§ WHAT IS NEEDED
The result should be the listing below, restated exactly, with its pictures left out.

§ SOURCE MATERIAL

----------------

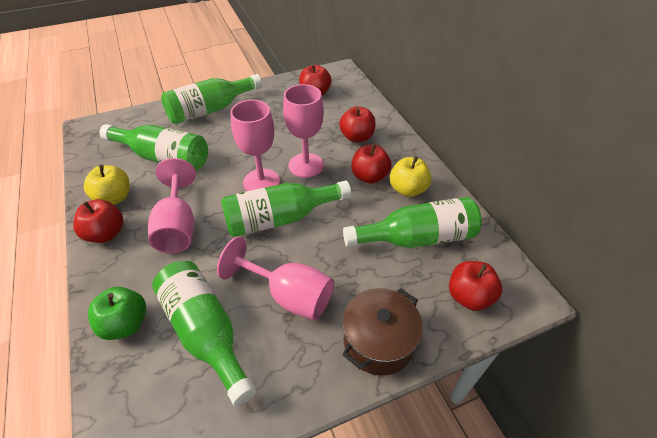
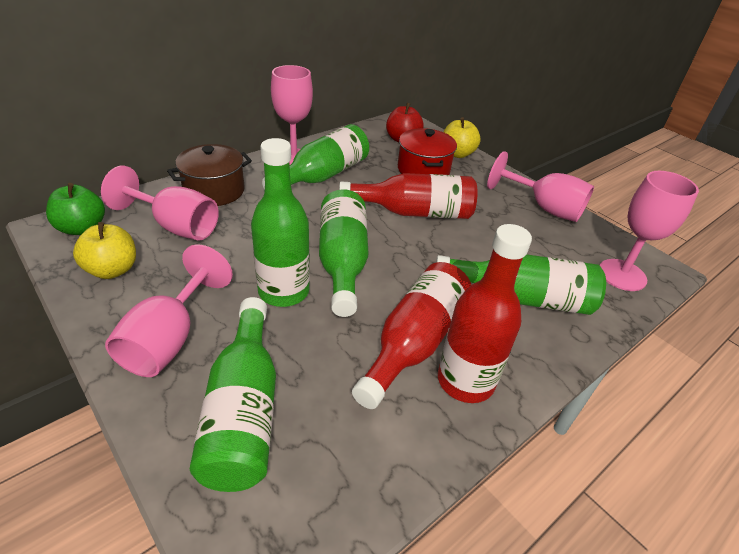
pink goblet: 4 -> 5
red apple: 5 -> 1
red bottle: 0 -> 3
red pot: 0 -> 1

----------------

§ ANSWER BELOW
pink goblet: 4 -> 5
red apple: 5 -> 1
red bottle: 0 -> 3
red pot: 0 -> 1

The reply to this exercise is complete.